## What is required
Give the number of lines in these entries that contain the string "orange", with no further comment.

## Records for the exercise
------------------------------------------------------------

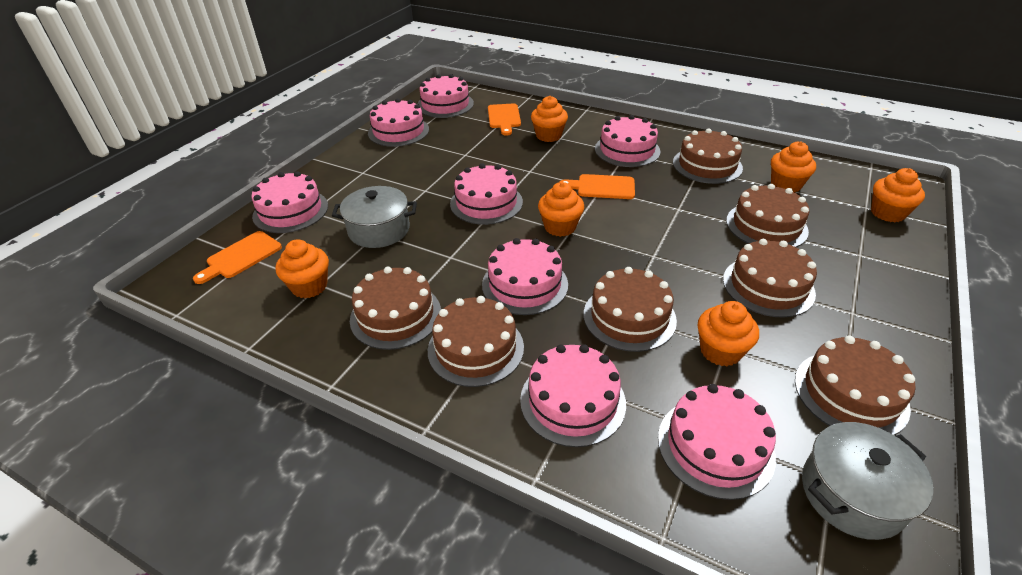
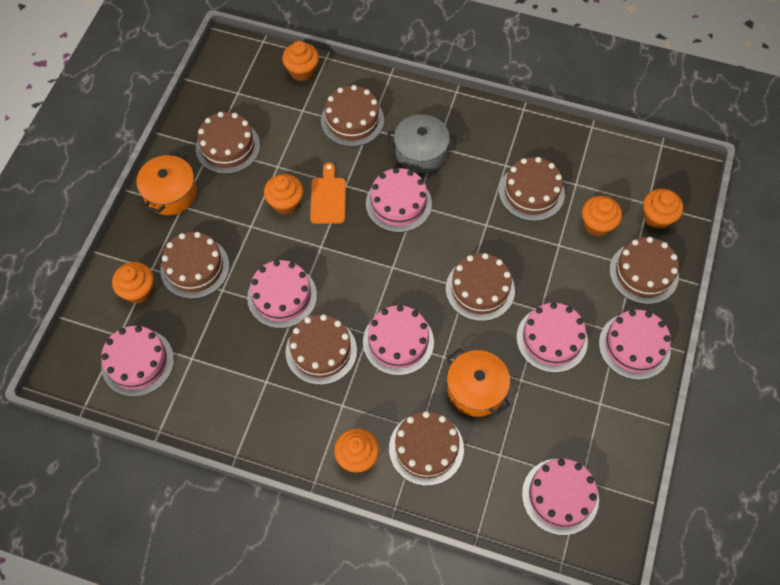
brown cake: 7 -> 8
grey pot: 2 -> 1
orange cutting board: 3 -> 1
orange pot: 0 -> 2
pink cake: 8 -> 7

------------------------------------------------------------

## Result of the task
2